*Work instruction*
The answer must be every line of the records below that contains the word "none".

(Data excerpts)
——————

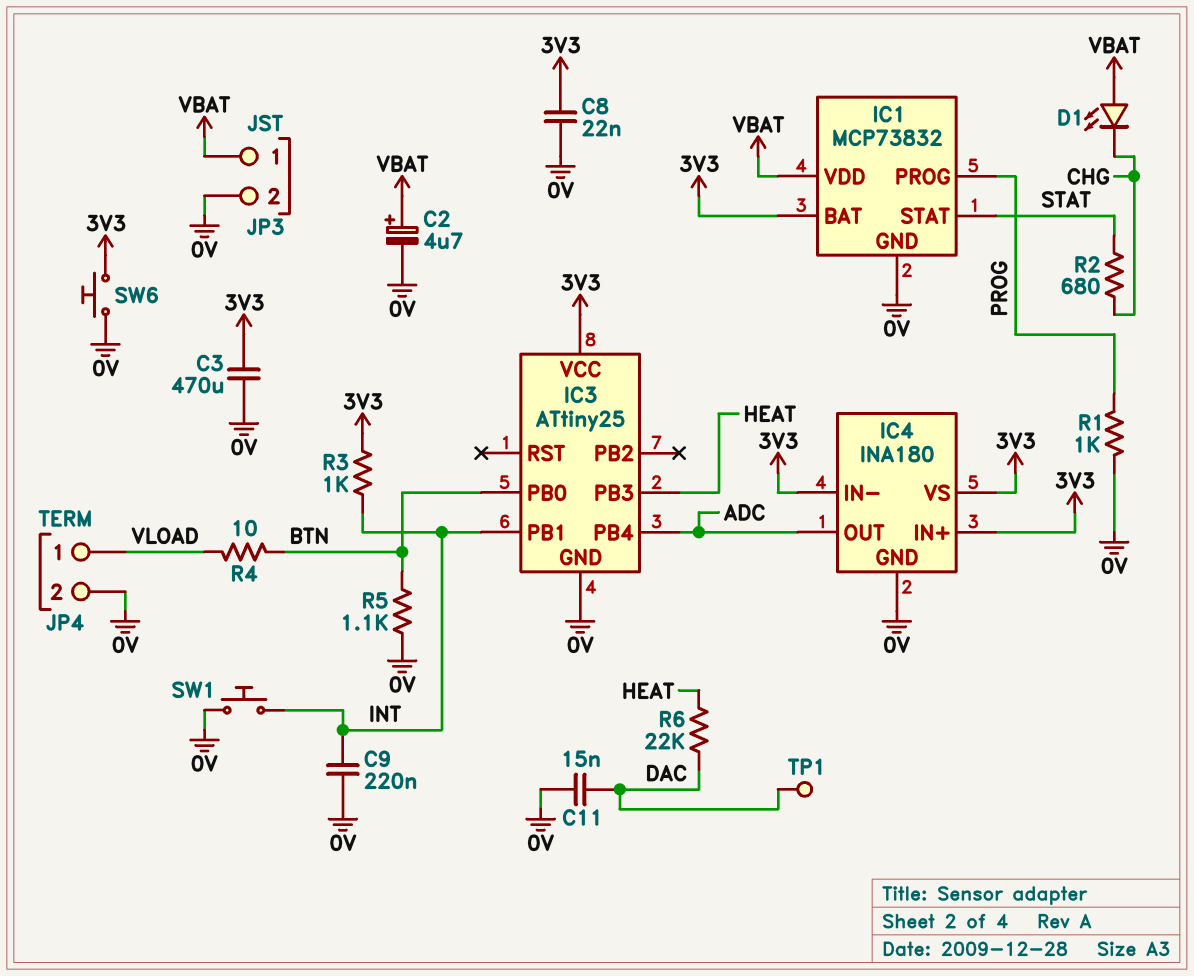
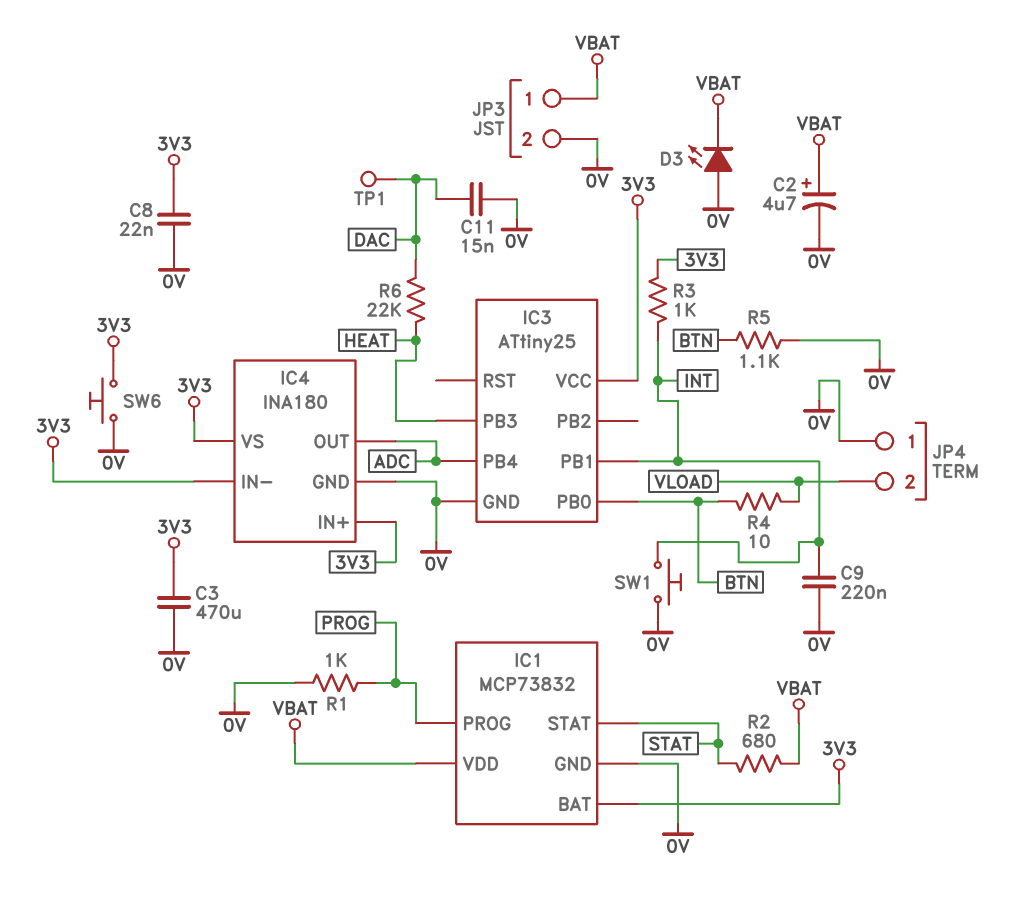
D1: LED (A VBAT, K CHG) -> none
D3: none -> LED (A 0V, K VBAT)
JP4 pin 1: VLOAD -> 0V
JP4 pin 2: 0V -> VLOAD
R2: 680 (CHG, STAT) -> 680 (STAT, VBAT)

——————

*Reply*
D1: LED (A VBAT, K CHG) -> none
D3: none -> LED (A 0V, K VBAT)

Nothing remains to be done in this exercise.